BEGIN
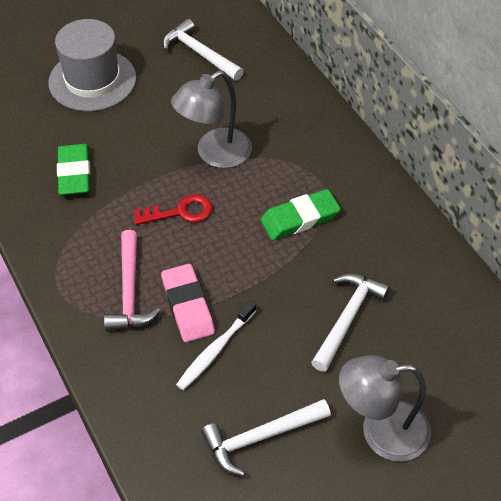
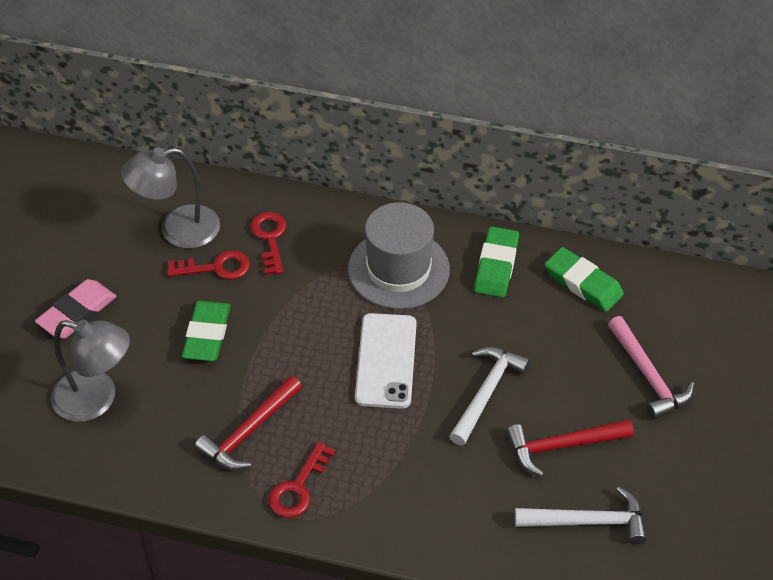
green eraser: 2 -> 3
red hammer: 0 -> 2
red key: 1 -> 3
white hammer: 3 -> 2
white phone: 0 -> 1
white toothbrush: 1 -> 0

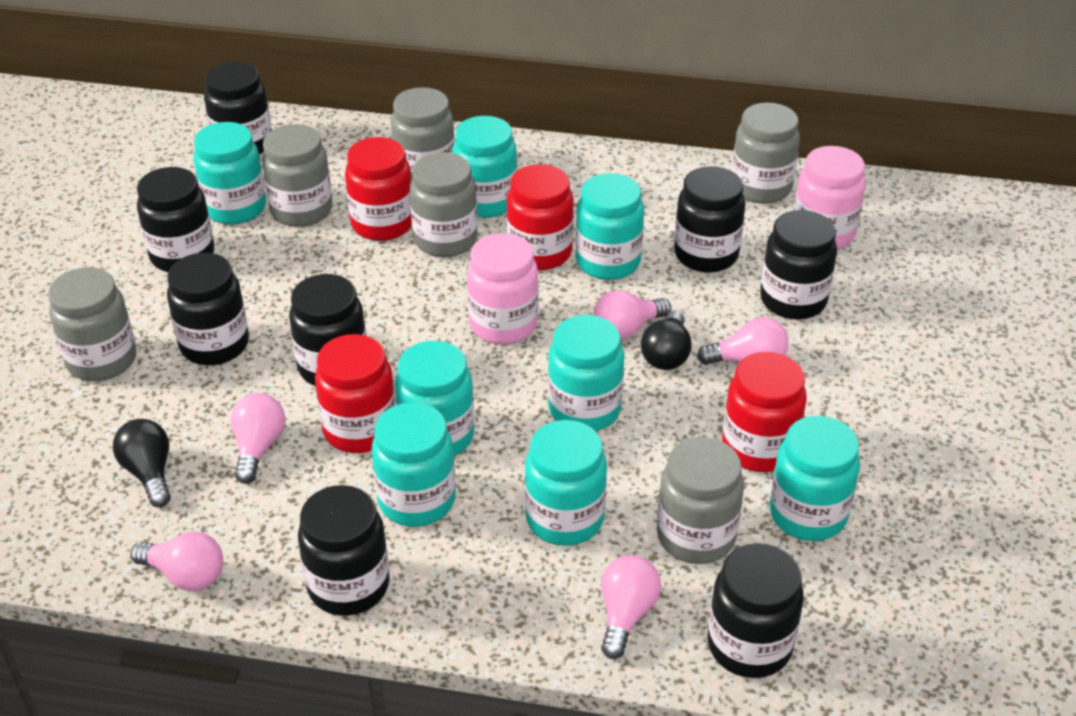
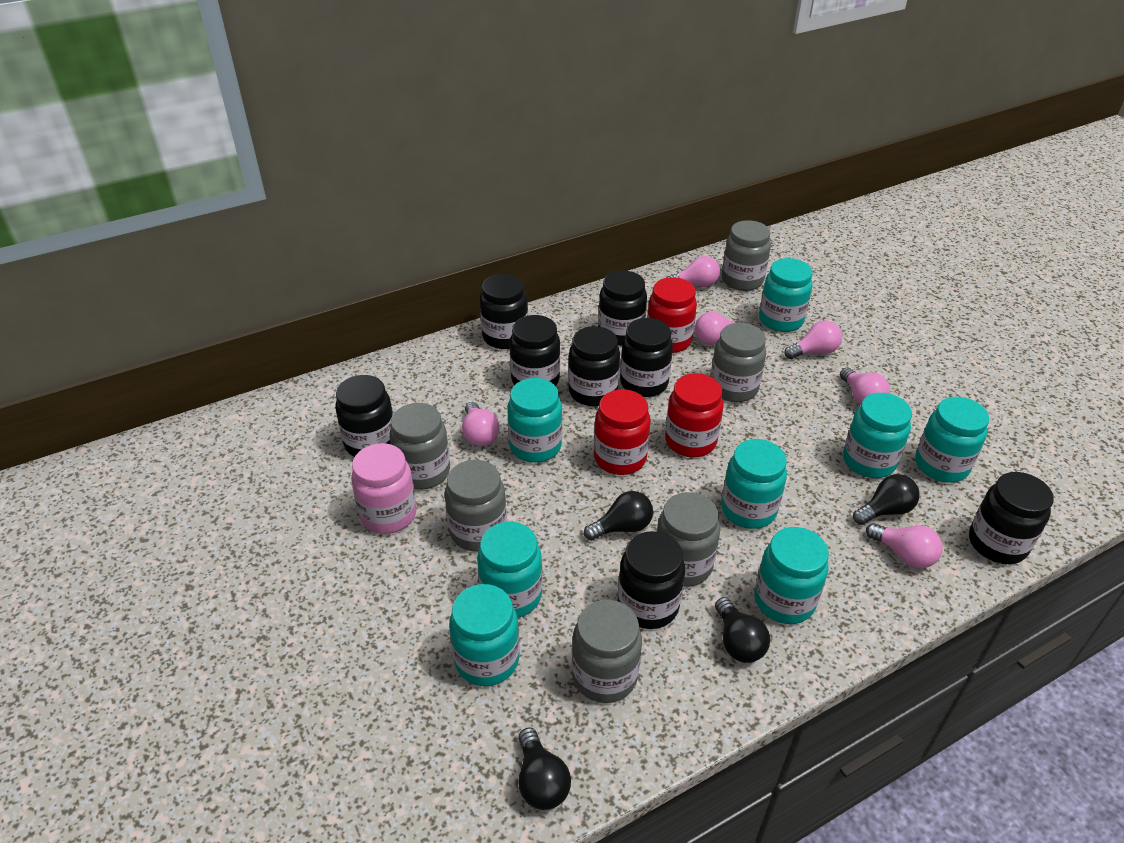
black light bulb: 2 -> 4
pink jar: 2 -> 1
pink light bulb: 5 -> 6
red jar: 4 -> 3

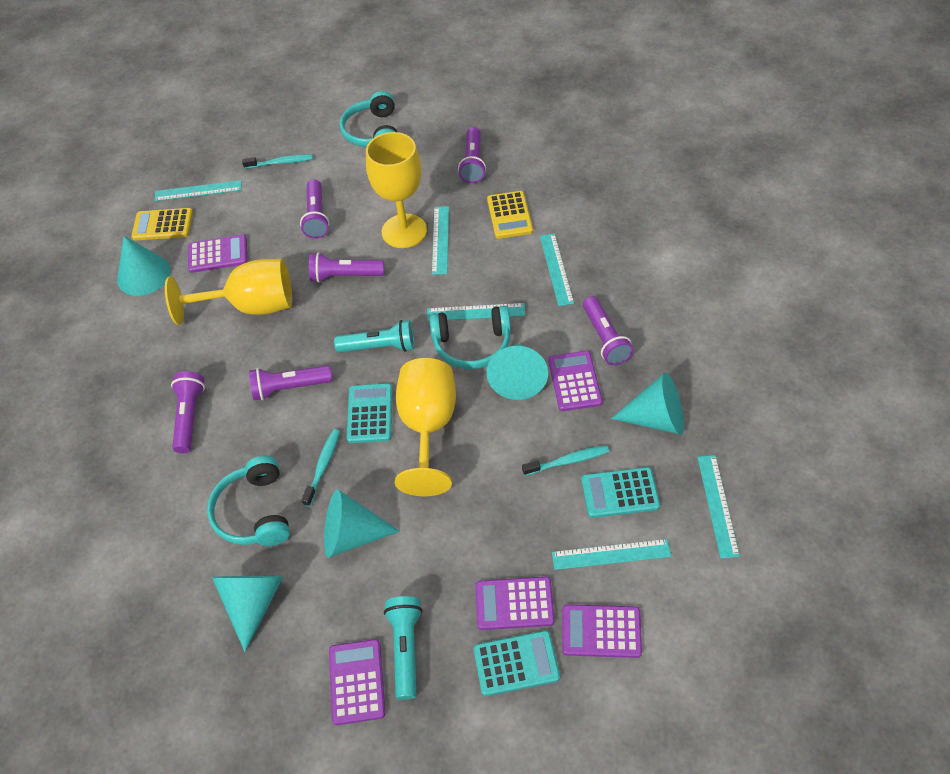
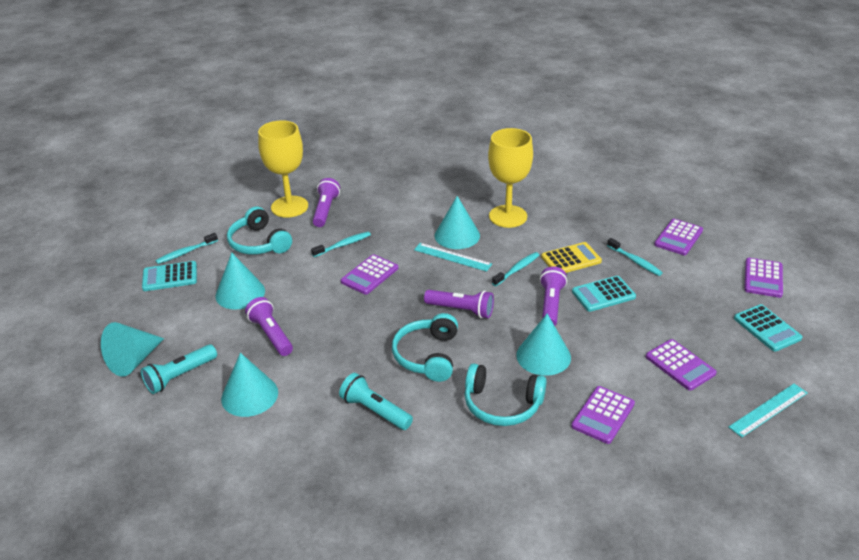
purple flashlight: 6 -> 4
turquoise ruler: 6 -> 2
turquoise toothbrush: 3 -> 4
yellow calculator: 2 -> 1
yellow goblet: 3 -> 2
END
Work task → All that should appear in the response is the run of lines from the one with "red jar: 4 -> 3" through the final line of the records, restated exactly, with pictures omitted.

Solution →
red jar: 4 -> 3

purple flashlight: 6 -> 4
turquoise ruler: 6 -> 2
turquoise toothbrush: 3 -> 4
yellow calculator: 2 -> 1
yellow goblet: 3 -> 2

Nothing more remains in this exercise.